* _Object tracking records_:
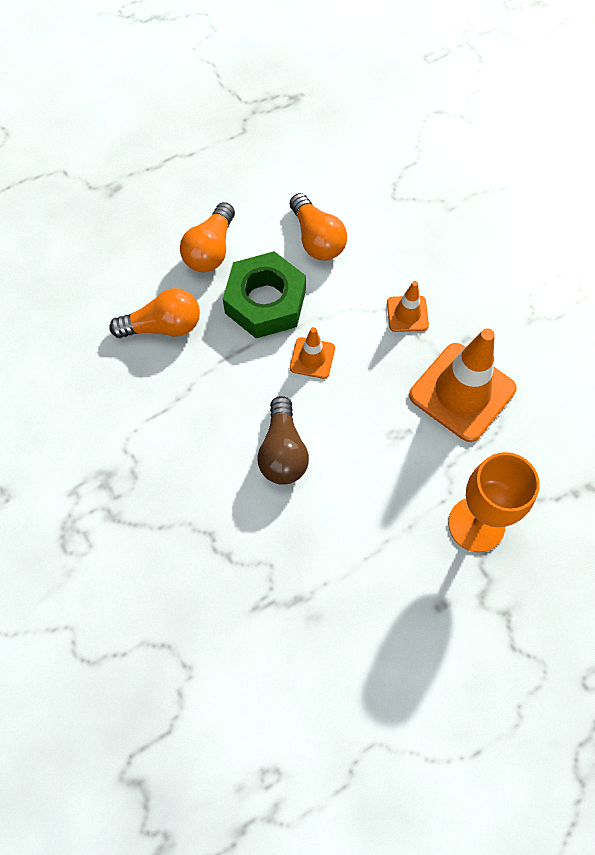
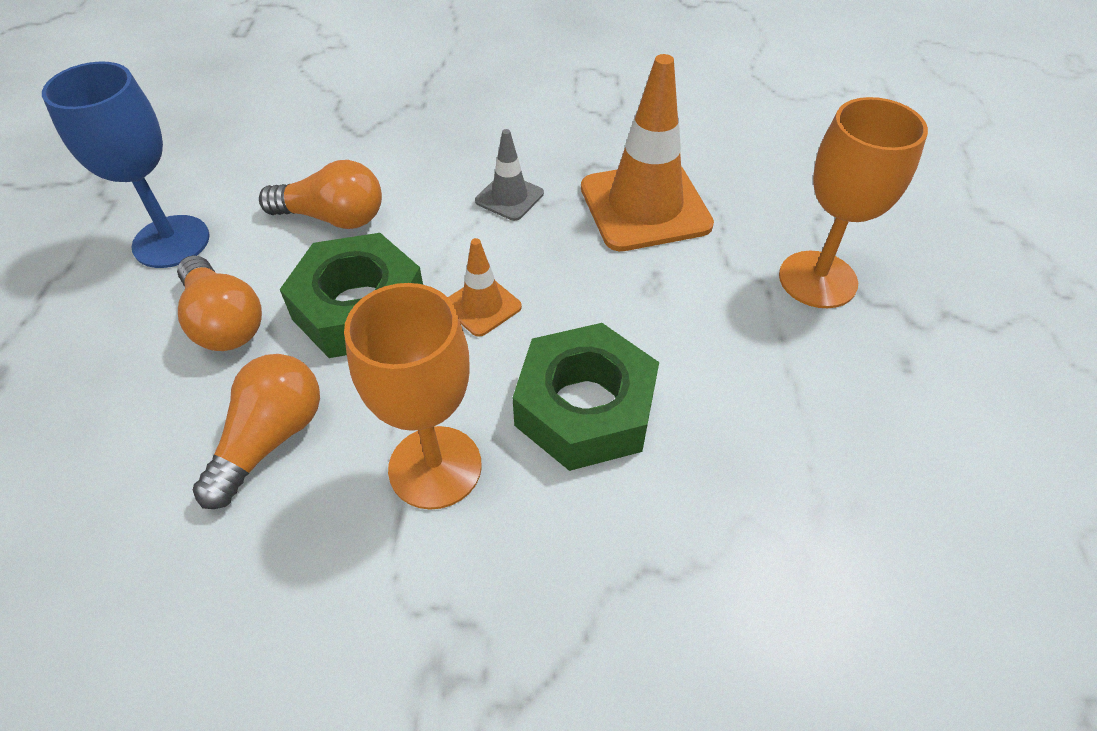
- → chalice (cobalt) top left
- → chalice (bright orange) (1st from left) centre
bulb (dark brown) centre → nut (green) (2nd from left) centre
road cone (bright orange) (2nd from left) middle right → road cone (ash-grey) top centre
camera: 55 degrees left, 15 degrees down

* _TASK DESCRIPTION_: Looking at the records above, please work out how many lines contain "bright" and state only that number.

* _RESPONSE TO THIS EXERCISE_: 2